- _INPUT DATA_
- Opening Delimiter -

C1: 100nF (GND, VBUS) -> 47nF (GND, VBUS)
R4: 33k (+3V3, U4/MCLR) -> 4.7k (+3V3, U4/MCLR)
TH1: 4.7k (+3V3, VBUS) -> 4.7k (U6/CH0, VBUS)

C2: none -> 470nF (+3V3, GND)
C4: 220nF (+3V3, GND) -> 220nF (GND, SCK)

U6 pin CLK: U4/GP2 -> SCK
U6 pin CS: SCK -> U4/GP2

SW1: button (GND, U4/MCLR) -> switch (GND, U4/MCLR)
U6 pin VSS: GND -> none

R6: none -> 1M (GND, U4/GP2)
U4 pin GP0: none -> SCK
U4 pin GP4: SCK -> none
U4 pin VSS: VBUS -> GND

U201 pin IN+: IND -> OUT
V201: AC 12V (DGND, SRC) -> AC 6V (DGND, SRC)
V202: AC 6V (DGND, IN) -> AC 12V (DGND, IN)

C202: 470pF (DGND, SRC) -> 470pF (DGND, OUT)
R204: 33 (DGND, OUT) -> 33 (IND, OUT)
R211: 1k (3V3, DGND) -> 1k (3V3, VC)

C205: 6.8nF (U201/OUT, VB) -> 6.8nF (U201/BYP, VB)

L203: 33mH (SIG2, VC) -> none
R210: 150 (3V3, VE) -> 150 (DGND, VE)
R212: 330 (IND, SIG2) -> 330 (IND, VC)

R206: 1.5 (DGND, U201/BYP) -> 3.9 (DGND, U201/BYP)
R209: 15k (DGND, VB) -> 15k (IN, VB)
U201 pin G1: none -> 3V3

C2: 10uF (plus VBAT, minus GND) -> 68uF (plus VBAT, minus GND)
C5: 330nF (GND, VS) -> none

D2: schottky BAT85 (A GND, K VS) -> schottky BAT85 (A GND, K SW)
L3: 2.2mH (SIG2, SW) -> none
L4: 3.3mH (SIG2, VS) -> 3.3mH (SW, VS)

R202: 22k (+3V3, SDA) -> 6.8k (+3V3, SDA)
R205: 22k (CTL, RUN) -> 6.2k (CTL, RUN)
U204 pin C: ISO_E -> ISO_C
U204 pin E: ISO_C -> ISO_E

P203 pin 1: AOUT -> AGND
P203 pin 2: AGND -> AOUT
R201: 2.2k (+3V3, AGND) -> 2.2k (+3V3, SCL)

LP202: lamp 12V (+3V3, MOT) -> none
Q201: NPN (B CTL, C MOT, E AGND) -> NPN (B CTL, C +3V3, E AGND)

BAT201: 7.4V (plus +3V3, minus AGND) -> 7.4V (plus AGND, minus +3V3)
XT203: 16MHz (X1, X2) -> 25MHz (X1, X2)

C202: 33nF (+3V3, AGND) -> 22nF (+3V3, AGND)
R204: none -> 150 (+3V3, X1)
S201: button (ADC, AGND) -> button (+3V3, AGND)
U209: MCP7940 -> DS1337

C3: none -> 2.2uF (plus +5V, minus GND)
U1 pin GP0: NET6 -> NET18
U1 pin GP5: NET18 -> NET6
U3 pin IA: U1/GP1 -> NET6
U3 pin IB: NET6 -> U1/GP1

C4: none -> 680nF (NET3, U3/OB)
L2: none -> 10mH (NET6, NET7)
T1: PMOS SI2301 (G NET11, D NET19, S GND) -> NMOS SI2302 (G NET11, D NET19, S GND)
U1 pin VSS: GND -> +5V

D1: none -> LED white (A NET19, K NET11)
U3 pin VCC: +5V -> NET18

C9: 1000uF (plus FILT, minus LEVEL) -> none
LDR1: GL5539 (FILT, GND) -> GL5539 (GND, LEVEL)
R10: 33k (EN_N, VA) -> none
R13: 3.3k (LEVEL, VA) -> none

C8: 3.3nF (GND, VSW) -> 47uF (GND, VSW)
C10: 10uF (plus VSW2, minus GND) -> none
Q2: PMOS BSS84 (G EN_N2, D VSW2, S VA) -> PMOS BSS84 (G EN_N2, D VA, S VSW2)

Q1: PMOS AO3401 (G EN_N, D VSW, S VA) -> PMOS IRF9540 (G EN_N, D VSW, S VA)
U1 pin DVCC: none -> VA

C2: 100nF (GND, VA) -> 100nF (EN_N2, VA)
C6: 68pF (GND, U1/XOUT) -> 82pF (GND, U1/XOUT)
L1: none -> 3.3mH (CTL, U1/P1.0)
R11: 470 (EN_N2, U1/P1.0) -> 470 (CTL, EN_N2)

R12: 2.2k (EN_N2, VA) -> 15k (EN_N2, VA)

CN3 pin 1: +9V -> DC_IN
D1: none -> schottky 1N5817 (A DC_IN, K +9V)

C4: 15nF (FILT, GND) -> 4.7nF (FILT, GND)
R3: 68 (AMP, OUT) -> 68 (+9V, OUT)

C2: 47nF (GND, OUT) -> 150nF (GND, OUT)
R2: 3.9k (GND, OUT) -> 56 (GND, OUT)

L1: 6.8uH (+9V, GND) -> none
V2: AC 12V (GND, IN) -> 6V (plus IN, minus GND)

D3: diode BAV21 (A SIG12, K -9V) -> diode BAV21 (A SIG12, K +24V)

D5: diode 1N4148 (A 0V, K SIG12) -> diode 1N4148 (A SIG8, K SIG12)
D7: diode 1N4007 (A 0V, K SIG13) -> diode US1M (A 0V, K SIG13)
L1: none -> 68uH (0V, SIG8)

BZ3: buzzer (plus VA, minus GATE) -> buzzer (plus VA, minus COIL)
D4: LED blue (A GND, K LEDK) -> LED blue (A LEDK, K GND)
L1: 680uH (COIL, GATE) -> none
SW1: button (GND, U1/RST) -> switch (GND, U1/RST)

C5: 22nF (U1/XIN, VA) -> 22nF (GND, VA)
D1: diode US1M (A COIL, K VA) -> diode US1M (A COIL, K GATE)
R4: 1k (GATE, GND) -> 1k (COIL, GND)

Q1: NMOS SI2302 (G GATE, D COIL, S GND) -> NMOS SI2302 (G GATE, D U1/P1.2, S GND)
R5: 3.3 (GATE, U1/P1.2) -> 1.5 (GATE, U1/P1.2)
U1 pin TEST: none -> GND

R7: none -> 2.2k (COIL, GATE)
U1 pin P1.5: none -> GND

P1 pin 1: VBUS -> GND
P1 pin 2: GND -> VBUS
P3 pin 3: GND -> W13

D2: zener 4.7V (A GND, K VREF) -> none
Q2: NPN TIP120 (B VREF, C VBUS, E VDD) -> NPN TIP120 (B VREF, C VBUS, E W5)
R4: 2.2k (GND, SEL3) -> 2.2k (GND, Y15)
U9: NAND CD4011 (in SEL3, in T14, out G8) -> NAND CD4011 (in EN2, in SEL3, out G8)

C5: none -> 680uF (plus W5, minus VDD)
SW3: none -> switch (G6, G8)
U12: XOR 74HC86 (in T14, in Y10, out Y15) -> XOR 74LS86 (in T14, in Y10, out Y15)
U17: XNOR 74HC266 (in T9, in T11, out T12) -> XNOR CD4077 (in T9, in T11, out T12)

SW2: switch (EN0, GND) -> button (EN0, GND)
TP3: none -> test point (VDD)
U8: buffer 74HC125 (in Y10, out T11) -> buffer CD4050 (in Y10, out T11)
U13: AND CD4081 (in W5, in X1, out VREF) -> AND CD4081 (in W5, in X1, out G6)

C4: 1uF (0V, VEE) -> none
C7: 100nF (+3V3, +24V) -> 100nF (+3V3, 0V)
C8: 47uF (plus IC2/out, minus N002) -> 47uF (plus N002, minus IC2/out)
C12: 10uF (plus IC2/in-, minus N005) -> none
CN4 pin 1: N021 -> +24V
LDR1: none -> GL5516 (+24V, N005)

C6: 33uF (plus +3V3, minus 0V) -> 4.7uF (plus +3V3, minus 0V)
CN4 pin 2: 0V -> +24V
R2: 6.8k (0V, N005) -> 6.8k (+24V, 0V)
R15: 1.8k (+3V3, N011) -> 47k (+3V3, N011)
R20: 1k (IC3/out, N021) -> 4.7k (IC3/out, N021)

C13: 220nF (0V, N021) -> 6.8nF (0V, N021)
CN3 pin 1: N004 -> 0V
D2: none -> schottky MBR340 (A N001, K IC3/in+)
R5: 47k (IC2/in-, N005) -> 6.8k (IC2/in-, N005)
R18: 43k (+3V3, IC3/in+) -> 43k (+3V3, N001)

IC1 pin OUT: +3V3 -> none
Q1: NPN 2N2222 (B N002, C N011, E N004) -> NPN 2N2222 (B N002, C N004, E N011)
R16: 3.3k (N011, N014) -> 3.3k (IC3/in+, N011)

- Closing Delimiter -

- _REQUIREMENT_
Copy, exactly and only, the lines above that begin with the one containing "U1 pin TEST: none -> GND" and finish with the one containing "R4: 2.2k (GND, SEL3) -> 2.2k (GND, Y15)".

- _ANSWER TO THIS PROBLEM_
U1 pin TEST: none -> GND

R7: none -> 2.2k (COIL, GATE)
U1 pin P1.5: none -> GND

P1 pin 1: VBUS -> GND
P1 pin 2: GND -> VBUS
P3 pin 3: GND -> W13

D2: zener 4.7V (A GND, K VREF) -> none
Q2: NPN TIP120 (B VREF, C VBUS, E VDD) -> NPN TIP120 (B VREF, C VBUS, E W5)
R4: 2.2k (GND, SEL3) -> 2.2k (GND, Y15)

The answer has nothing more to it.